**SUPPLIED RECORDS:**

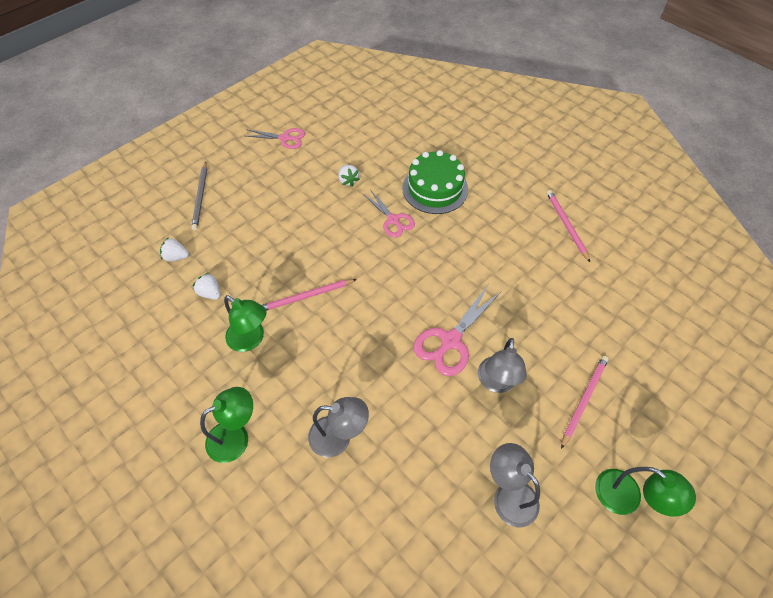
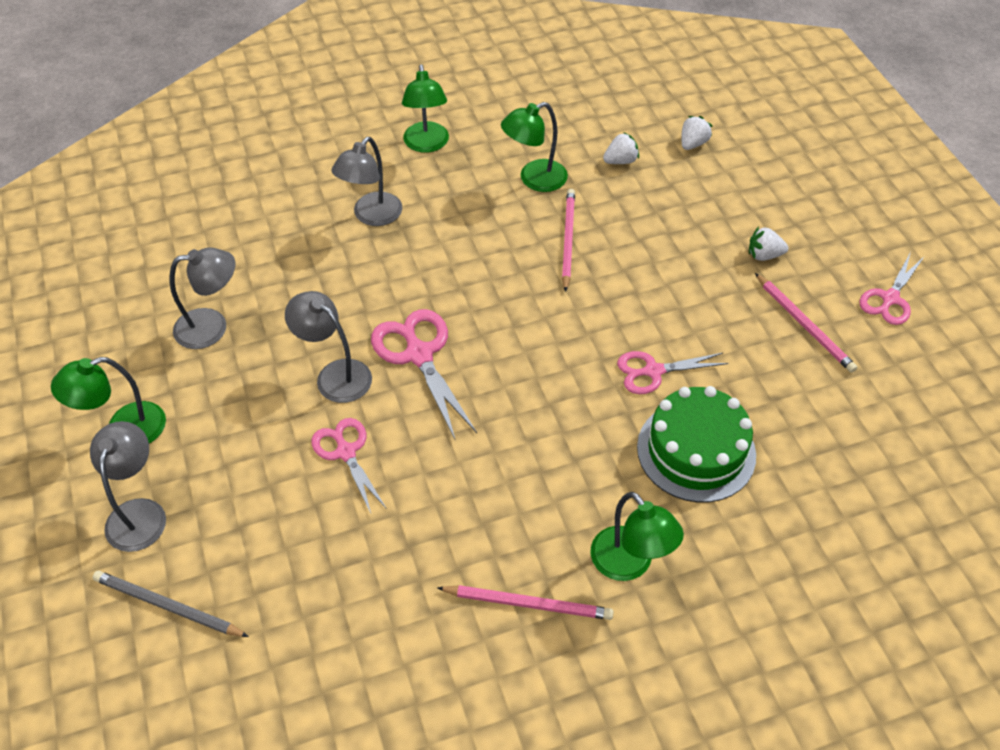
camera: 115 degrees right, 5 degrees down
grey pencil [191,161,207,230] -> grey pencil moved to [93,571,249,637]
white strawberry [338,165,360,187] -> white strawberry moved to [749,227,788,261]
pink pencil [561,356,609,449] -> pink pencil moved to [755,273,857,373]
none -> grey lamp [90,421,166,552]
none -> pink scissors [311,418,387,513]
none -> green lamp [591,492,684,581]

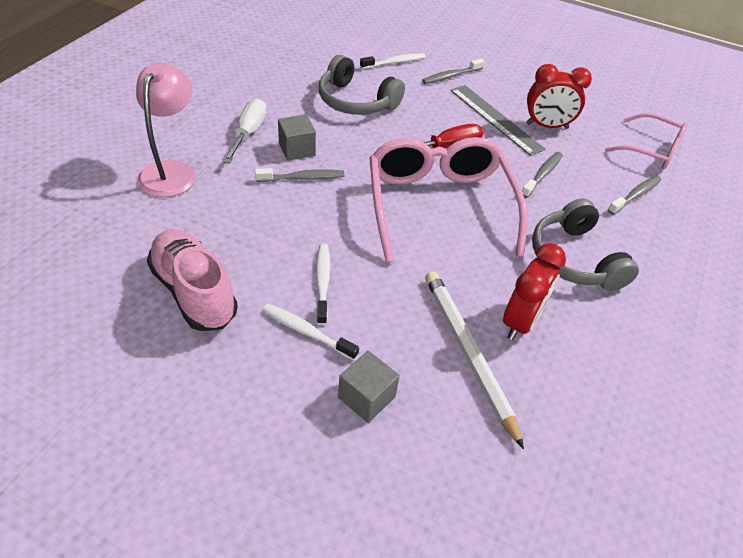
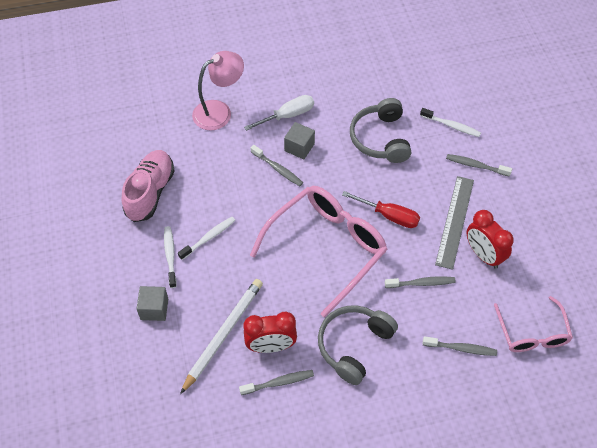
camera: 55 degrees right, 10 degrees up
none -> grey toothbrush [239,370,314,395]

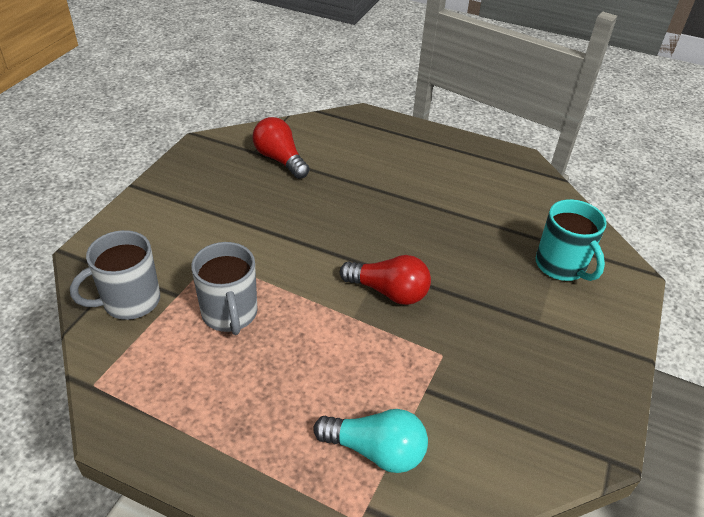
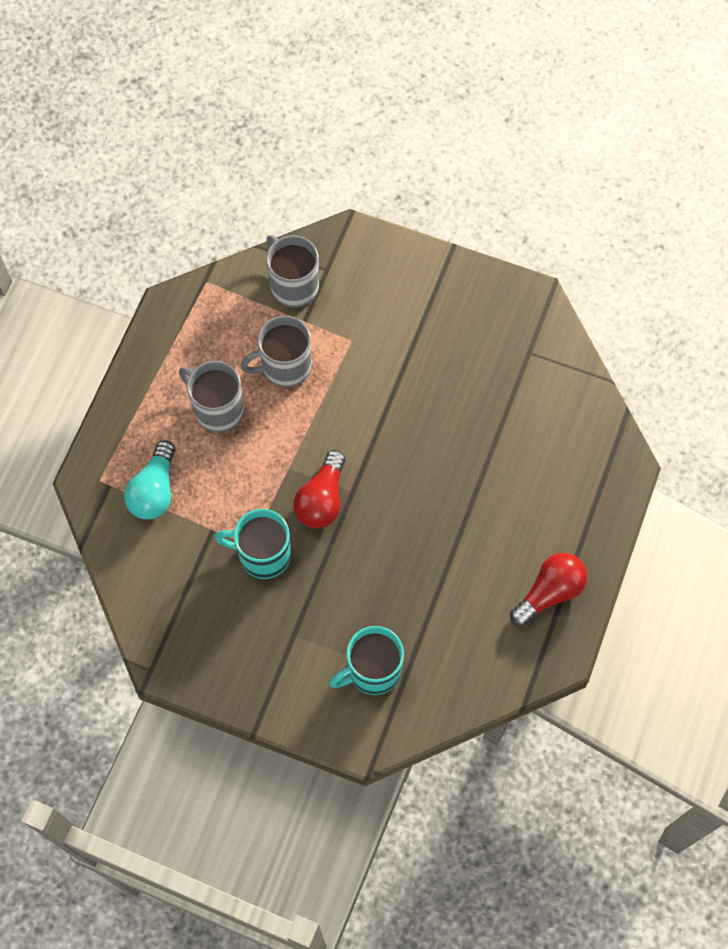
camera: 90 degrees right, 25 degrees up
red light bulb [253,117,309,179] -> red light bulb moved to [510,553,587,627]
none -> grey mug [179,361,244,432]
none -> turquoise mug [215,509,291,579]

**EXERCISE GOAL:**
From the records given above, copy all lines containing "pink".

**TASK ANSWER:**
pink pencil [561,356,609,449] -> pink pencil moved to [755,273,857,373]
none -> pink scissors [311,418,387,513]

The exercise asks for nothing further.